**EXTRACTED INFORMATION**
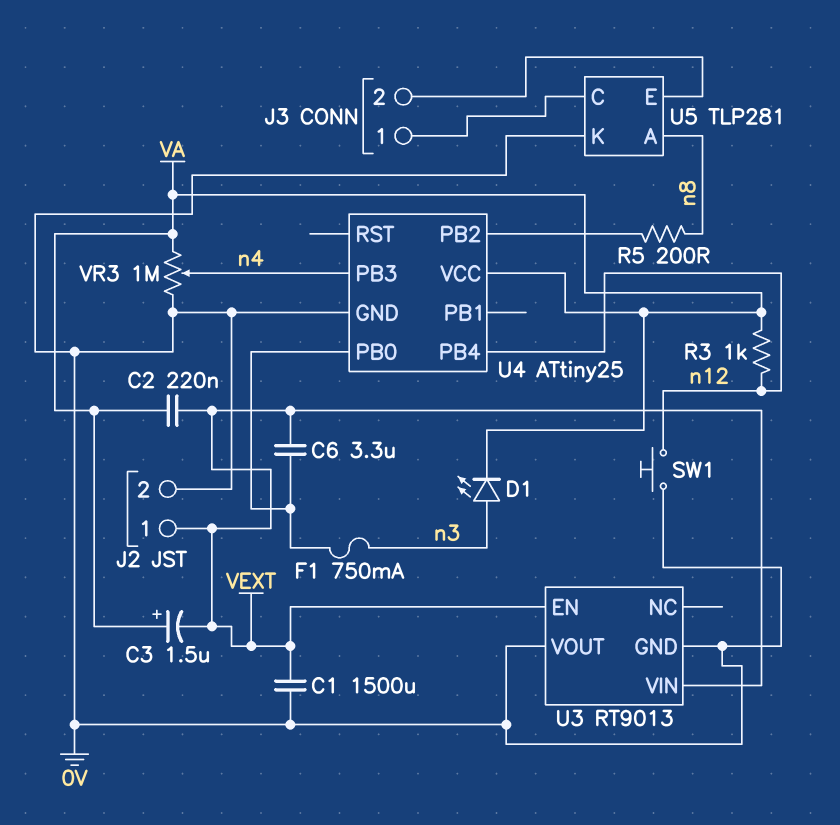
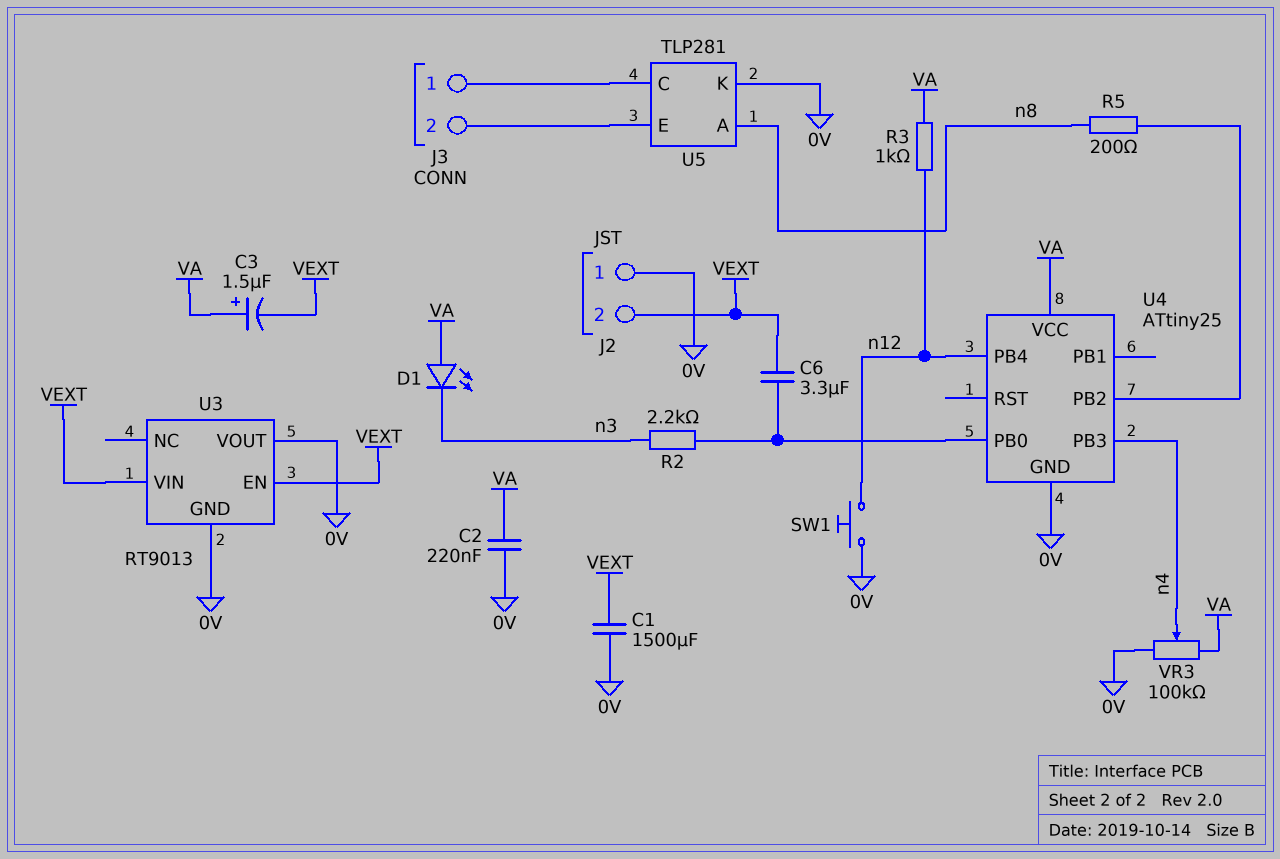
C2: 220nF (VA, VEXT) -> 220nF (0V, VA)
D1: LED (A n3, K VA) -> LED (A VA, K n3)
F1: 750mA (U4/PB0, n3) -> none
J2 pin 1: VEXT -> 0V
J2 pin 2: 0V -> VEXT
R2: none -> 2.2k (U4/PB0, n3)
VR3: 1M (0V, VA, wiper n4) -> 100k (0V, VA, wiper n4)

**GOAL OF THE EXERCISE**
When the word "VEXT" turns up on a line of the material above, copy that line.

**FINISHED TASK**
C2: 220nF (VA, VEXT) -> 220nF (0V, VA)
J2 pin 1: VEXT -> 0V
J2 pin 2: 0V -> VEXT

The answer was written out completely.